Scene comparison data
= Beginning of Section =
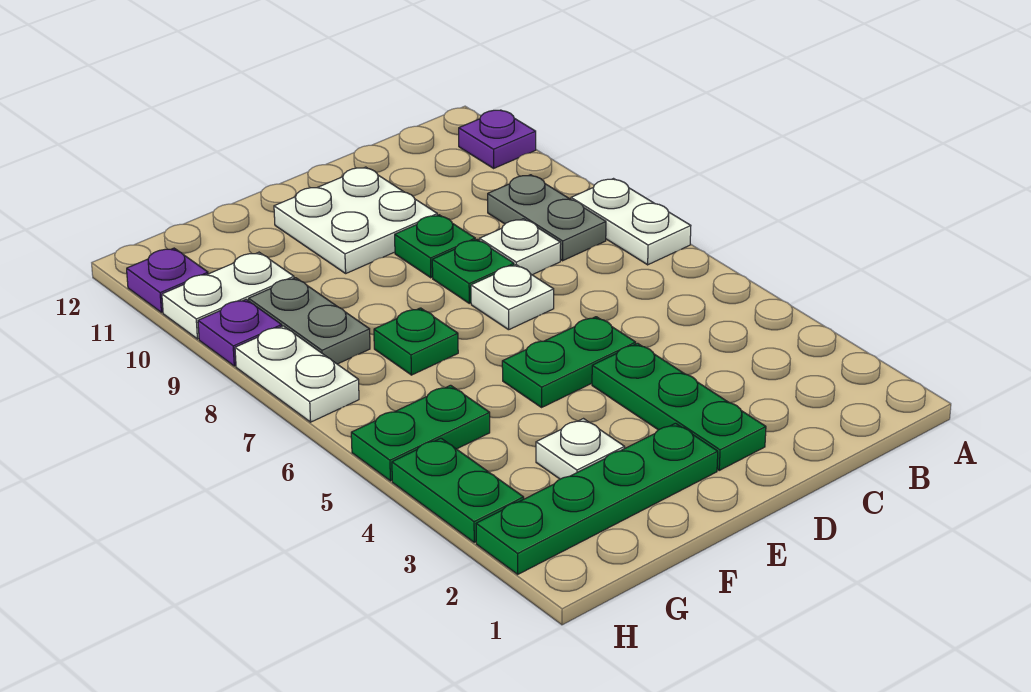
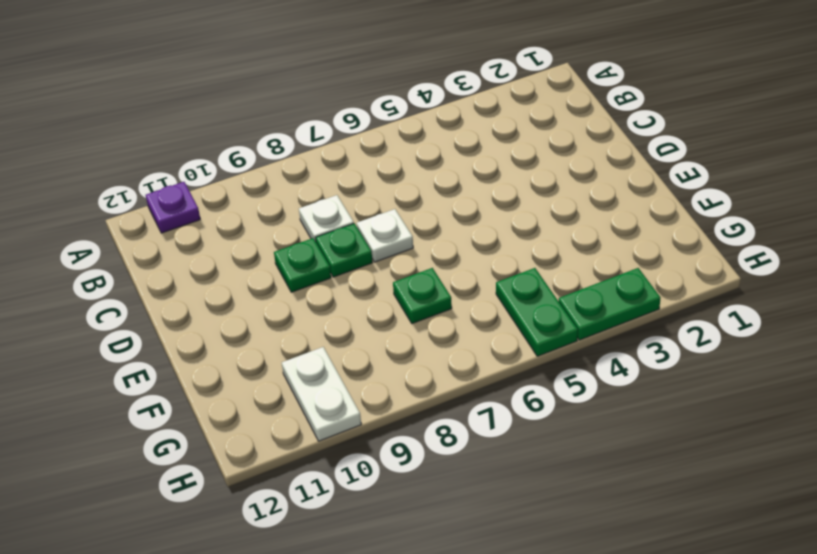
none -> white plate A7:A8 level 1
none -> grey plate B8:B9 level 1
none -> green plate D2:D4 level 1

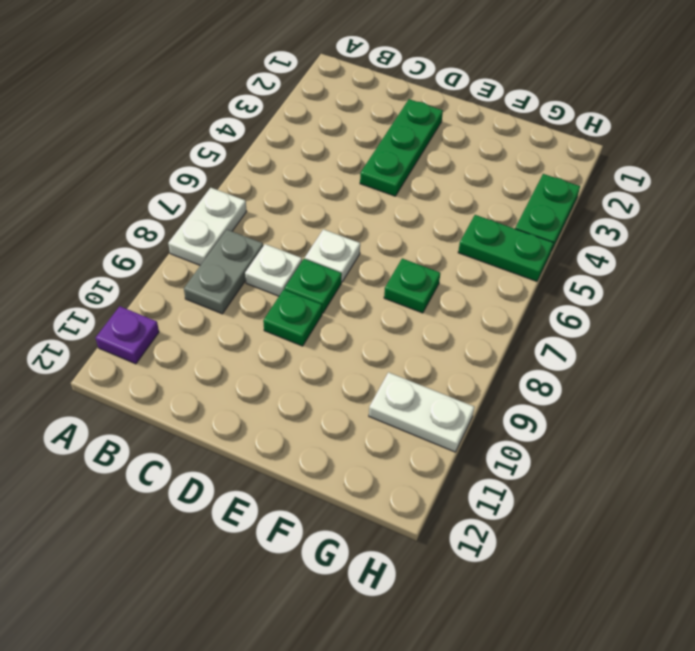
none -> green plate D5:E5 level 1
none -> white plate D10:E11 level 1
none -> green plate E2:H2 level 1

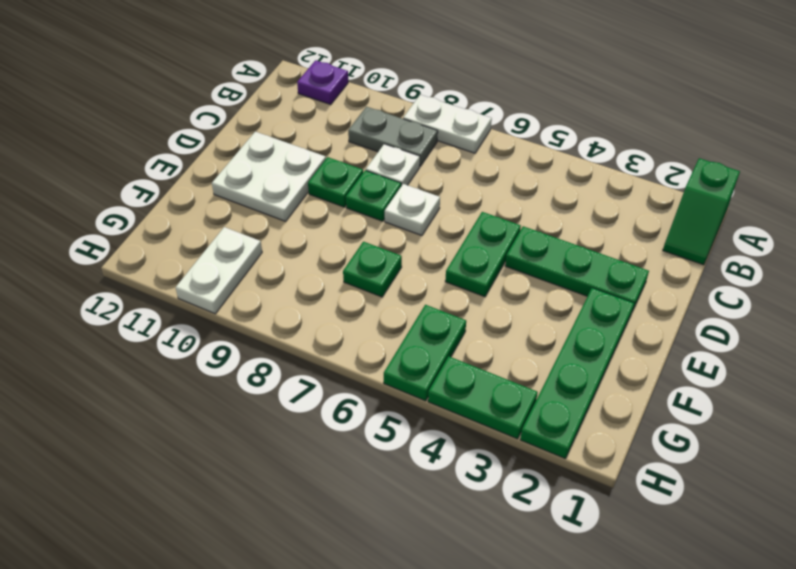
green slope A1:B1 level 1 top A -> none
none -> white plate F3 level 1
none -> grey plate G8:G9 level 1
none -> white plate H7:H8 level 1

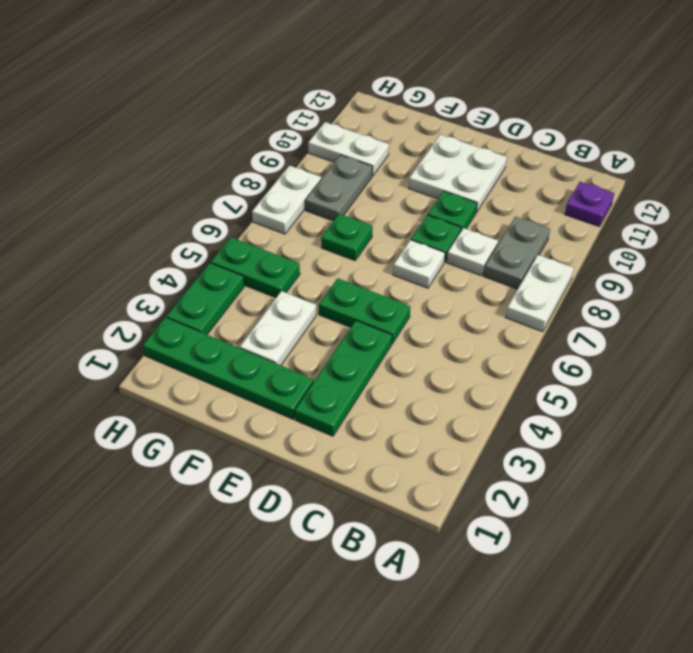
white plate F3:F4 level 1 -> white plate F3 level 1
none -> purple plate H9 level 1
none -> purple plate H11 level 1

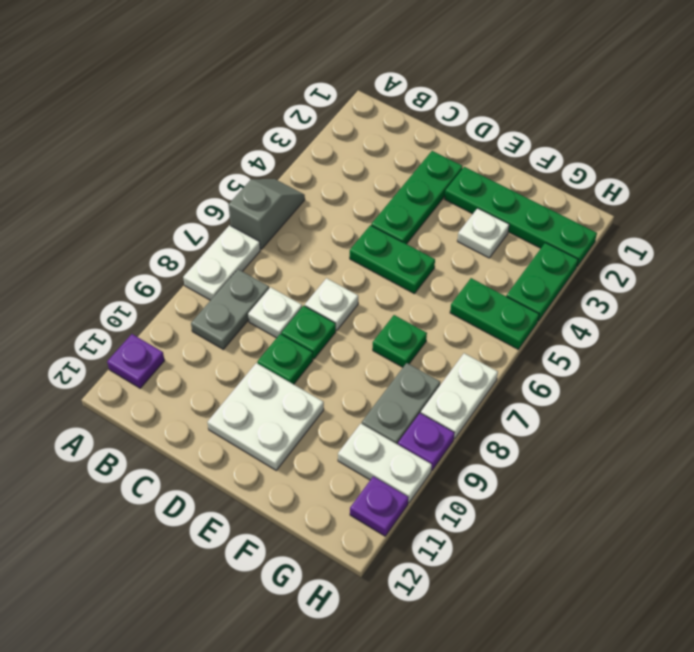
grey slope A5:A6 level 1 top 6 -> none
= End of Section =
For the data above, state how many lines contain "slope"; the number is the whole answer.

2